== Segment start ==

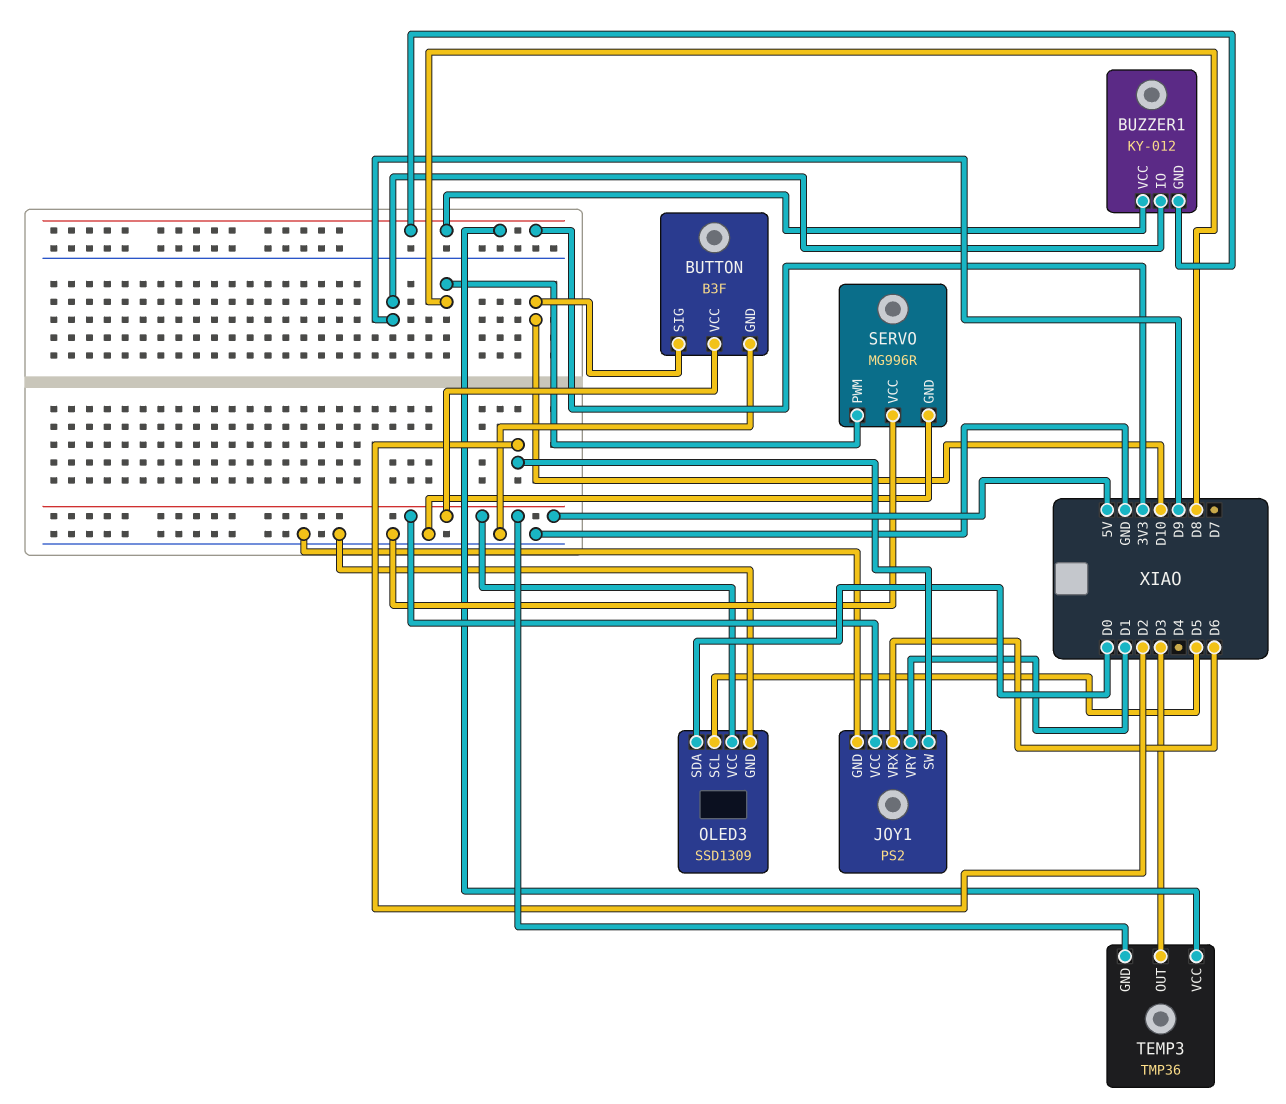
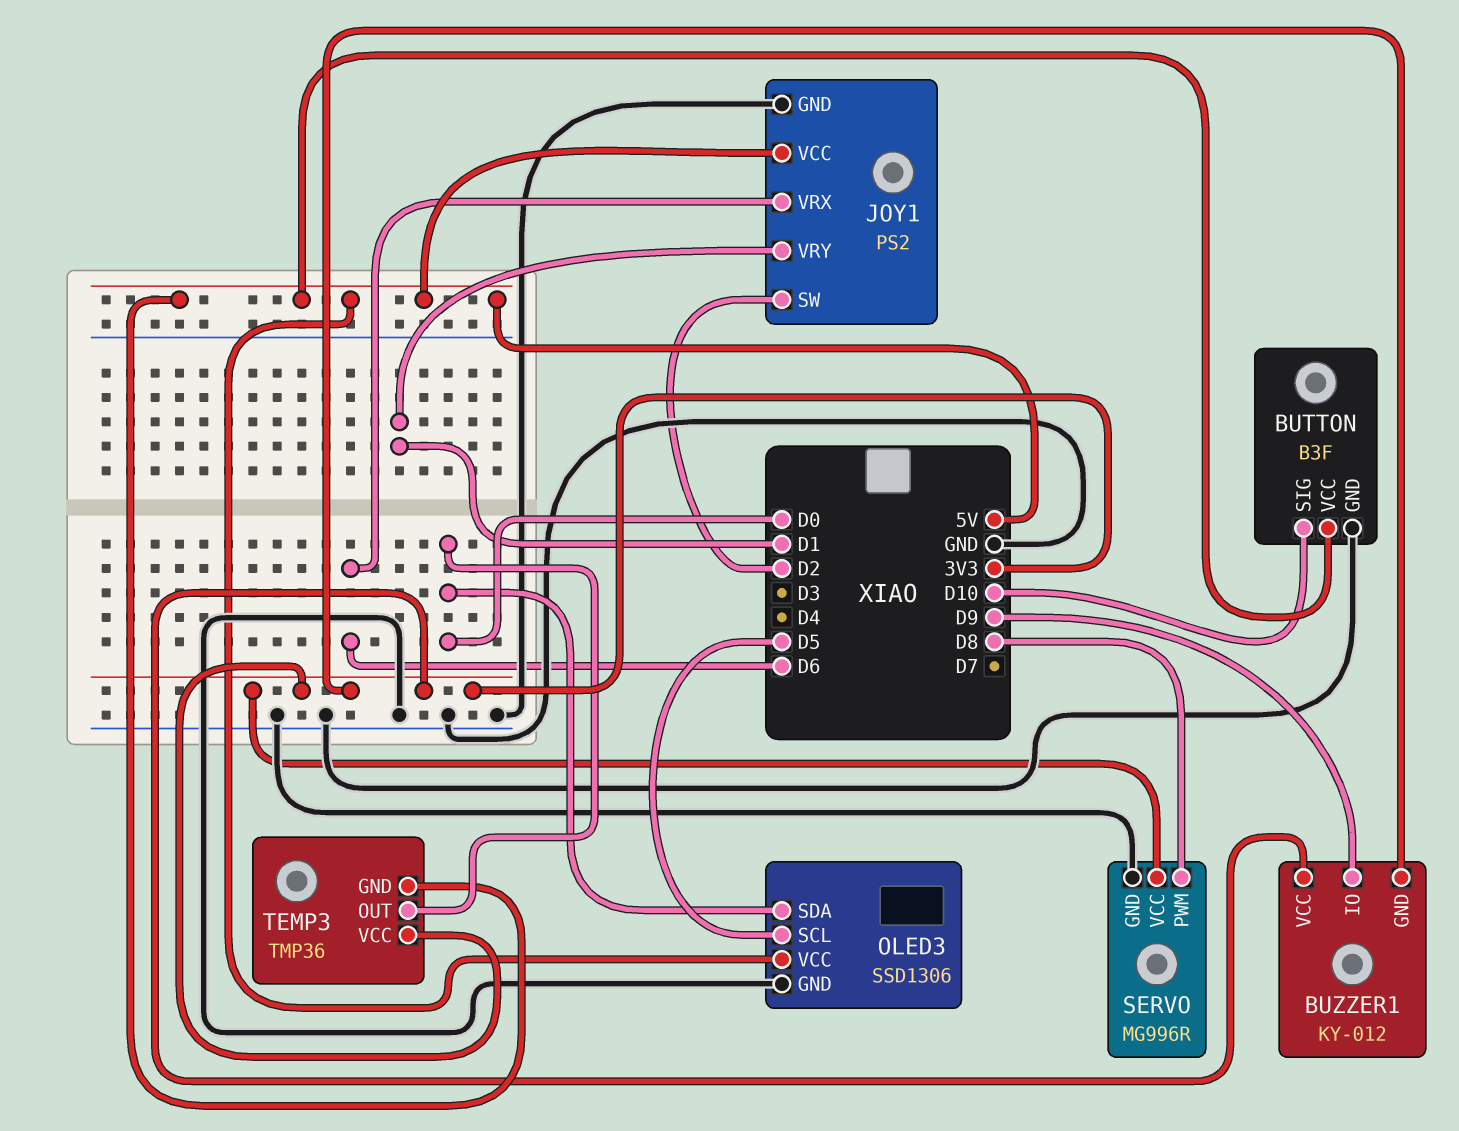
OLED3: SSD1309 -> SSD1306
SERVO pin VCC: GND -> 3V3
TEMP3 pin OUT: D3 -> D0

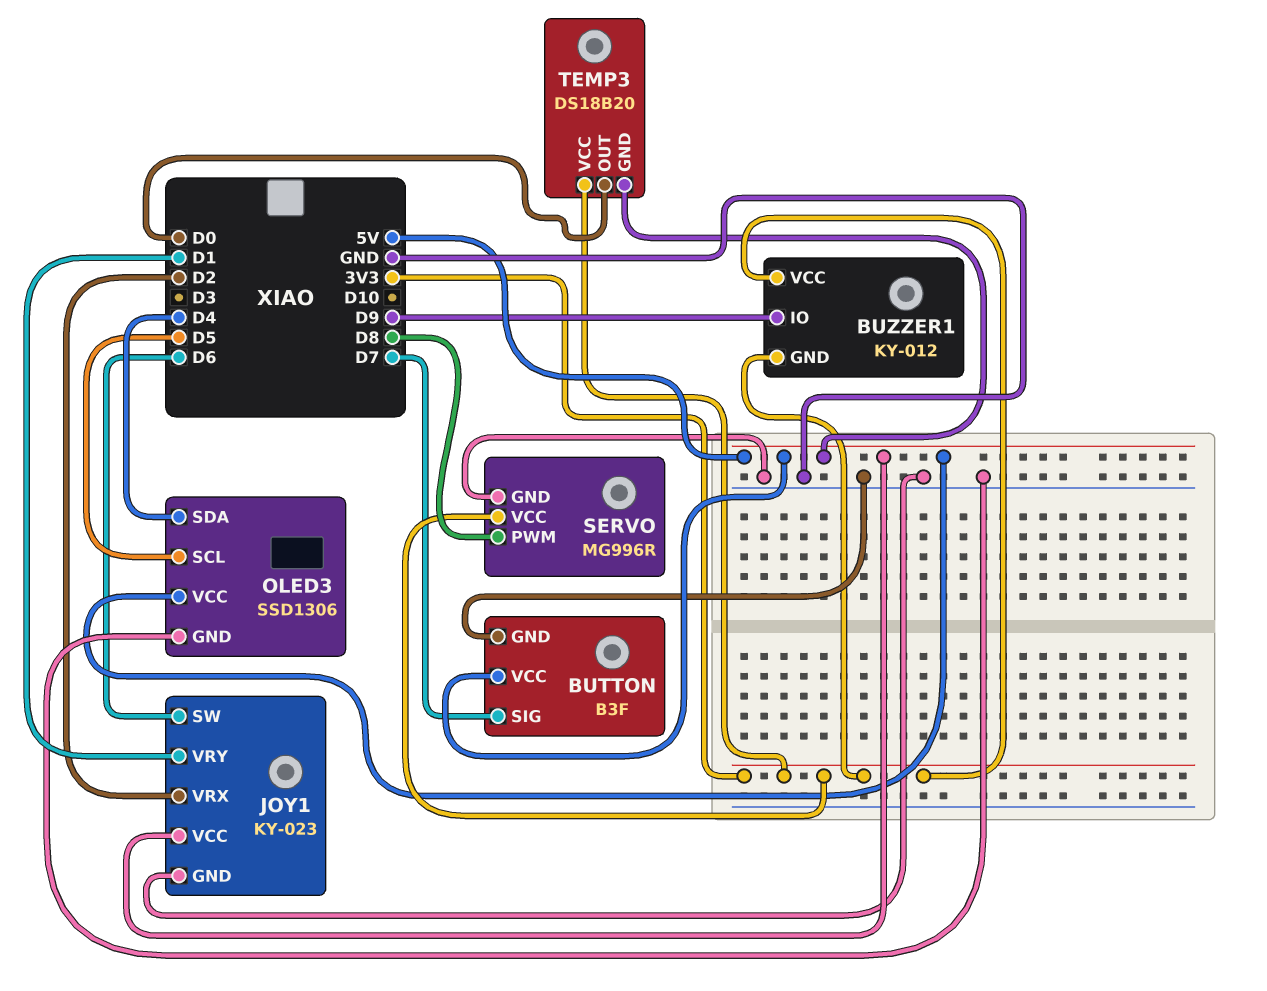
BUTTON pin SIG: D10 -> D7
JOY1: PS2 -> KY-023
JOY1 pin SW: D2 -> D6
JOY1 pin VRX: D6 -> D2
OLED3 pin SDA: D0 -> D4
TEMP3: TMP36 -> DS18B20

== Segment end ==

INSTRUCTIONS TO FOLLOW >> Output the listing above in full and exactly, with pictures excluded.

RESULT BELOW >>
OLED3: SSD1309 -> SSD1306
SERVO pin VCC: GND -> 3V3
TEMP3 pin OUT: D3 -> D0

BUTTON pin SIG: D10 -> D7
JOY1: PS2 -> KY-023
JOY1 pin SW: D2 -> D6
JOY1 pin VRX: D6 -> D2
OLED3 pin SDA: D0 -> D4
TEMP3: TMP36 -> DS18B20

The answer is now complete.